[DATA EXCERPTS Boundary: Start]
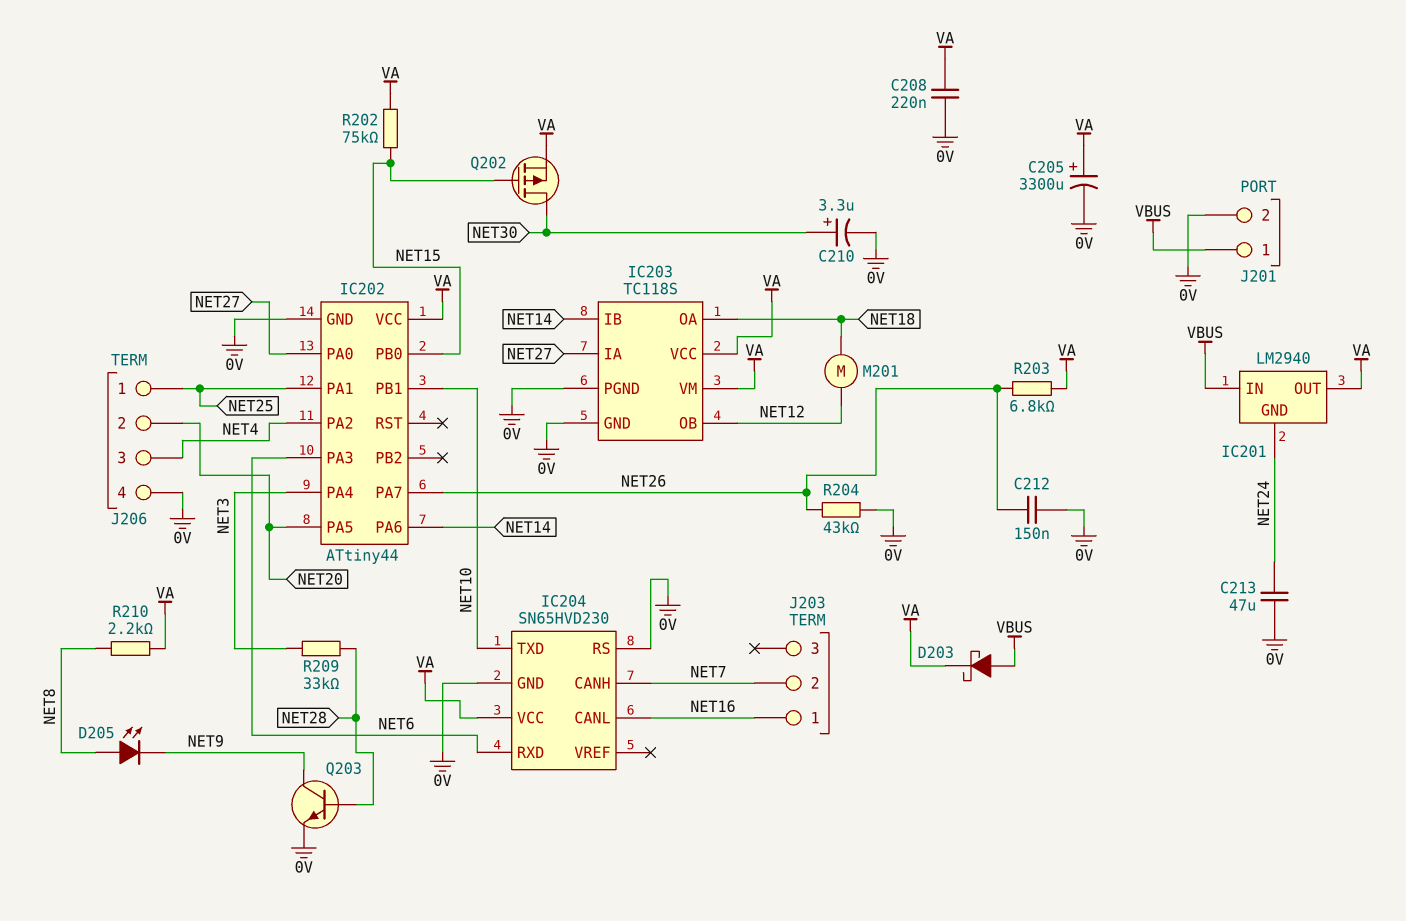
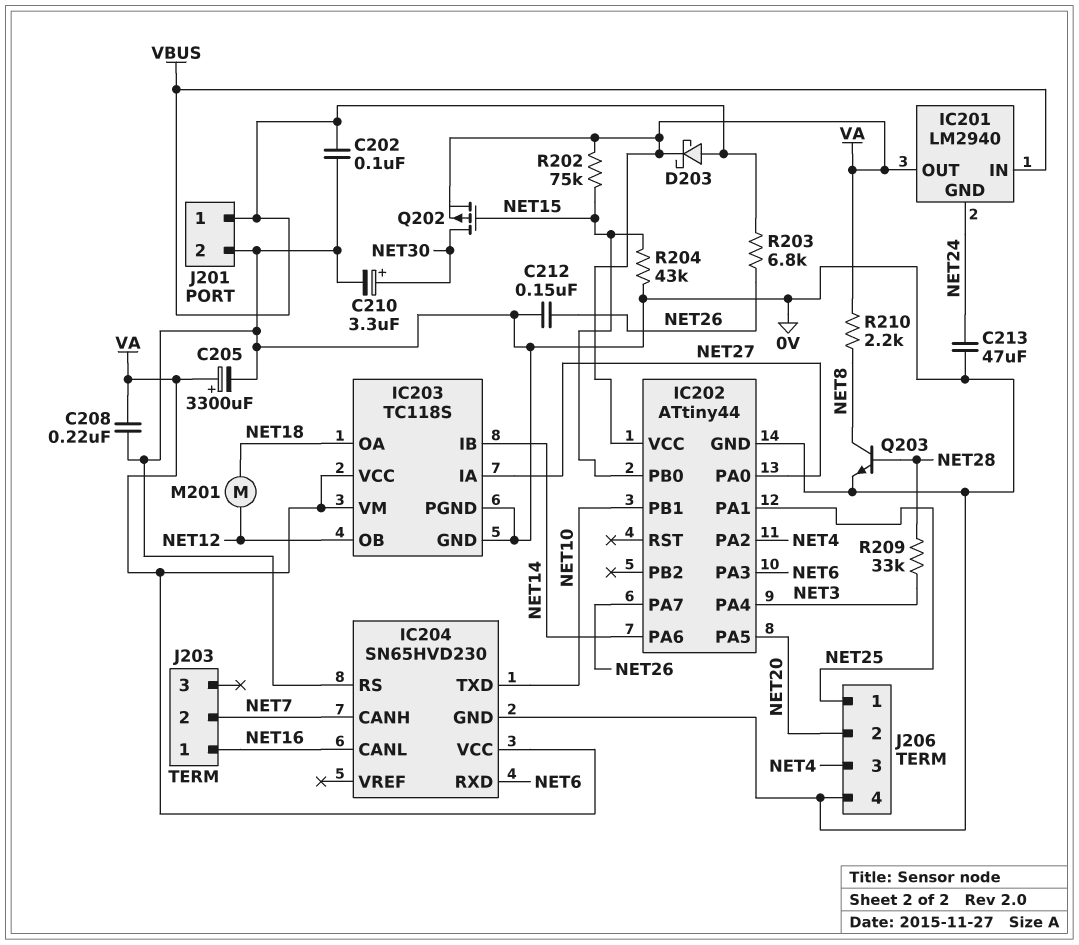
C202: none -> 100nF (0V, VBUS)
D205: LED (A NET8, K NET9) -> none
Q203: NPN (B NET28, C NET9, E 0V) -> NPN (B NET28, C NET8, E 0V)
R203: 6.8k (NET26, VA) -> 6.8k (NET26, VBUS)
R204: 43k (0V, NET26) -> 43k (0V, NET15)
[DATA EXCERPTS Boundary: End]
WORK REQUEST ▸ Among the entries above, how many lines hold the word "VBUS"? Reply with only that number.

ANSWER FOR THIS EXERCISE ▸ 2